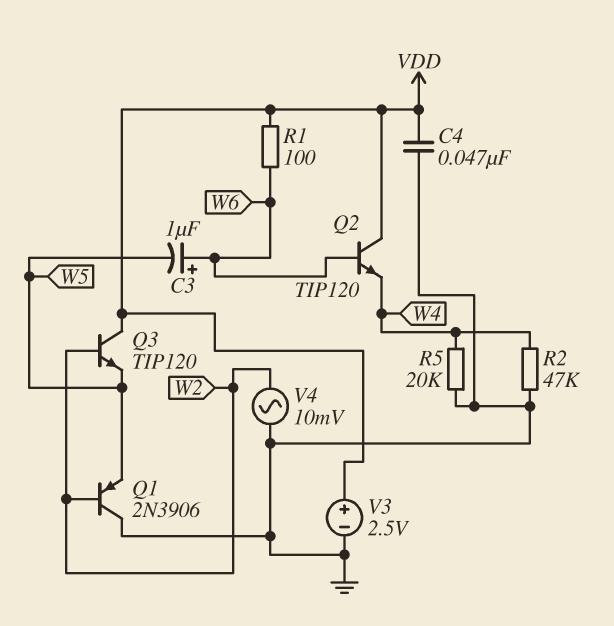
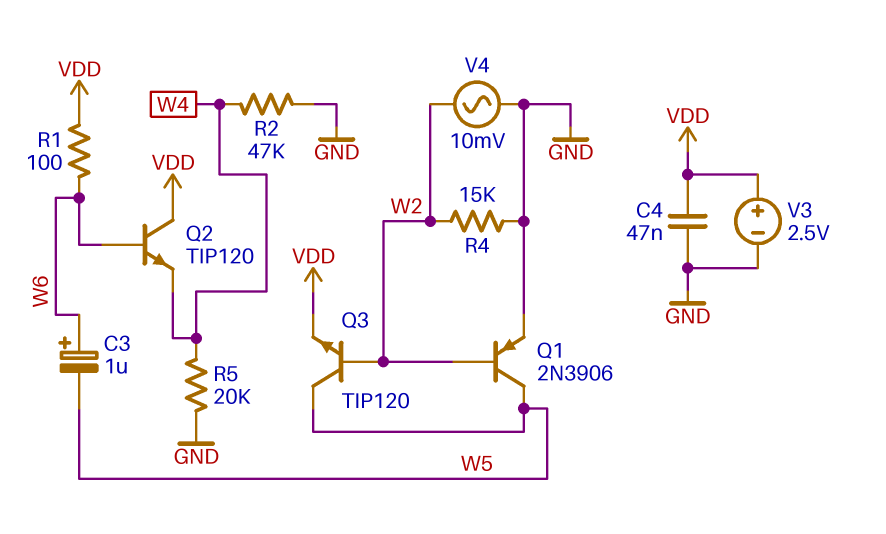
Q1: PNP 2N3906 (B W2, C GND, E W5) -> PNP 2N3906 (B W2, C W5, E GND)
Q3: NPN TIP120 (B W2, C VDD, E W5) -> NPN TIP120 (B W2, C W5, E VDD)
R4: none -> 15k (GND, W2)

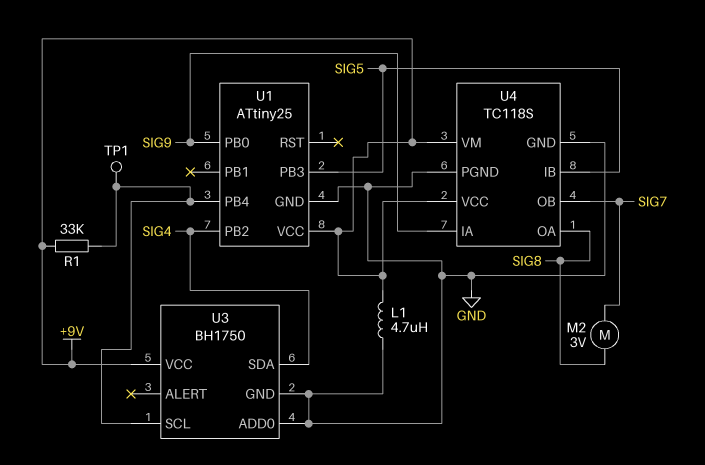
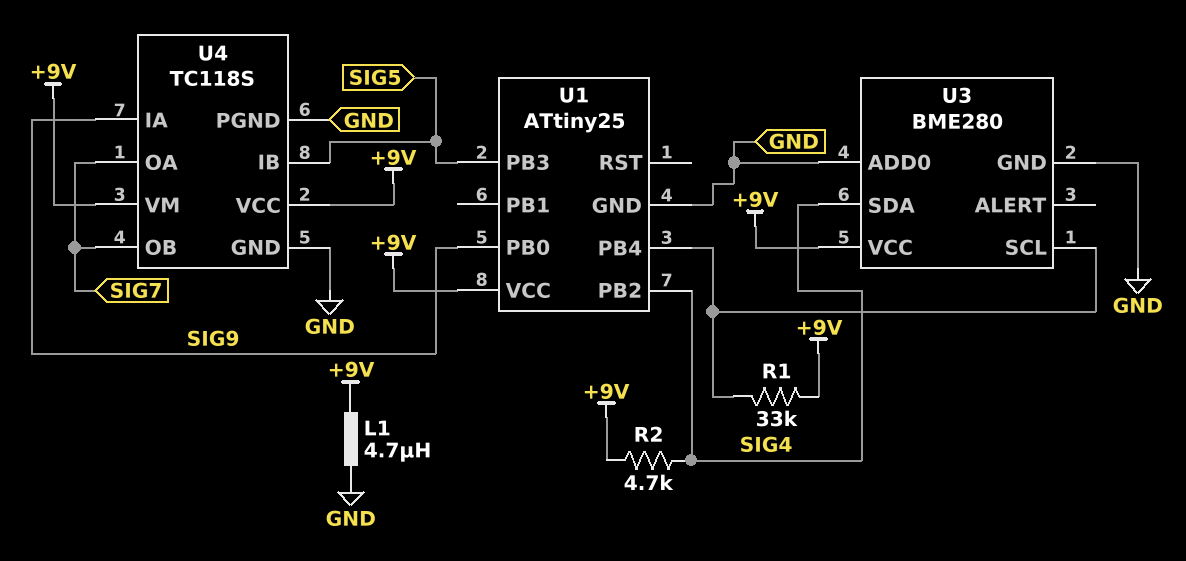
M2: motor 3V (SIG7, SIG8) -> none
R2: none -> 4.7k (+9V, SIG4)
TP1: test point (U1/PB4) -> none
U3: BH1750 -> BME280
U4 pin OA: SIG8 -> SIG7

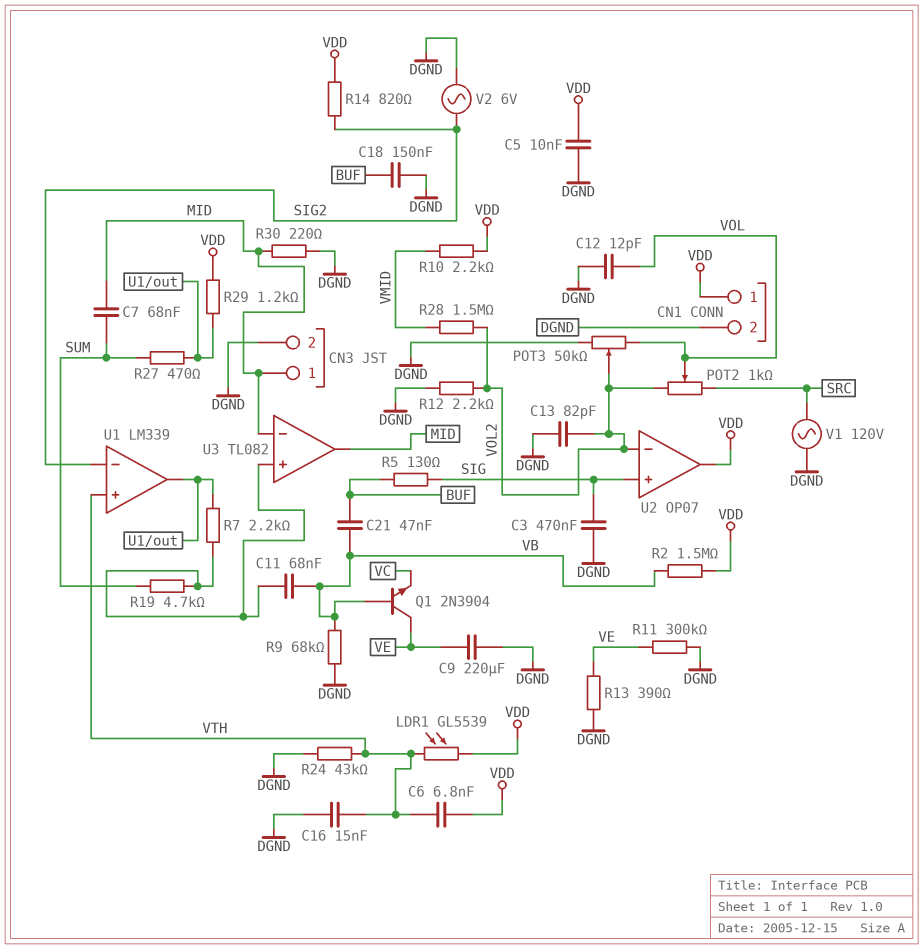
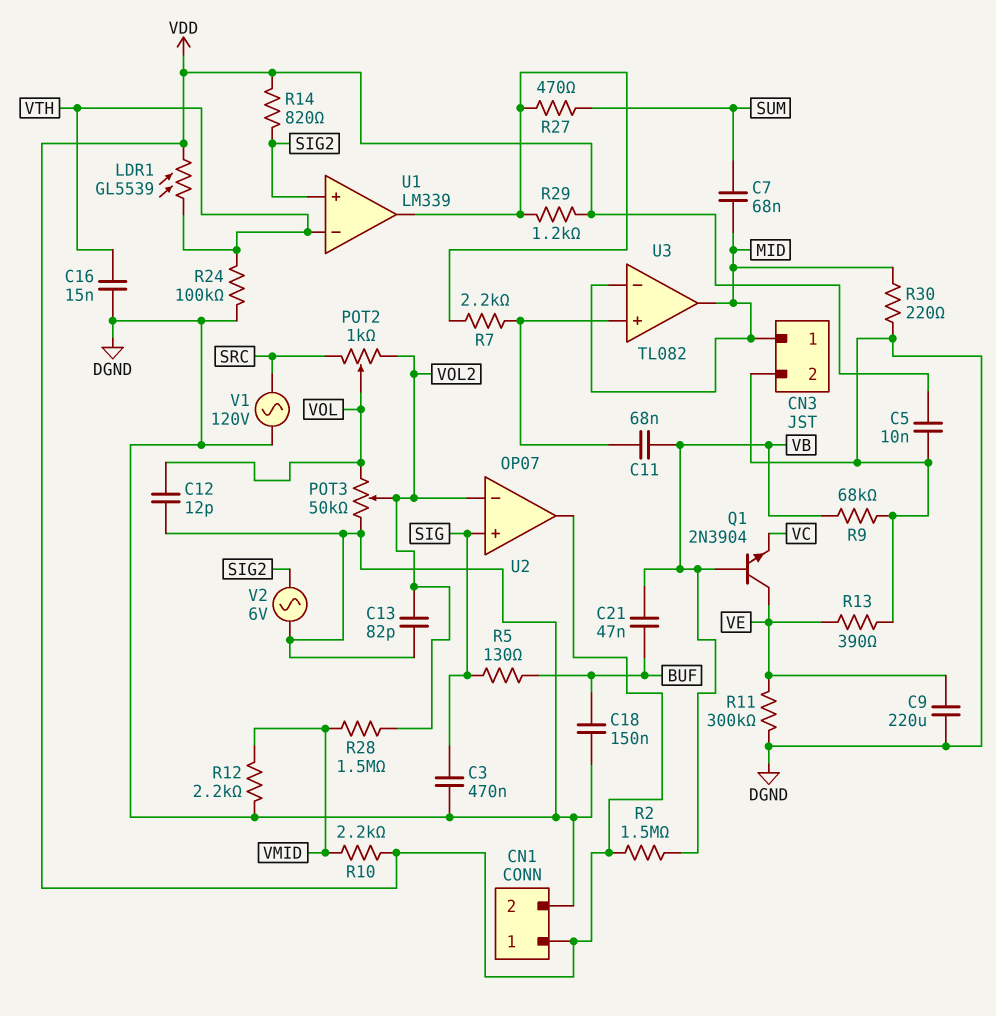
C6: 6.8nF (VDD, VTH) -> none
R12: 2.2k (DGND, VOL2) -> 2.2k (DGND, VMID)
R19: 4.7k (SUM, U3/in+) -> none
R24: 43k (DGND, VTH) -> 100k (DGND, VTH)
U1 pin in+: VTH -> SIG2
U1 pin in-: SIG2 -> VTH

** Task instructions **
Scan the listing and copy every line where the string "none" shows up.

** Exercise output **
R4: none -> 15k (GND, W2)
M2: motor 3V (SIG7, SIG8) -> none
R2: none -> 4.7k (+9V, SIG4)
TP1: test point (U1/PB4) -> none
C6: 6.8nF (VDD, VTH) -> none
R19: 4.7k (SUM, U3/in+) -> none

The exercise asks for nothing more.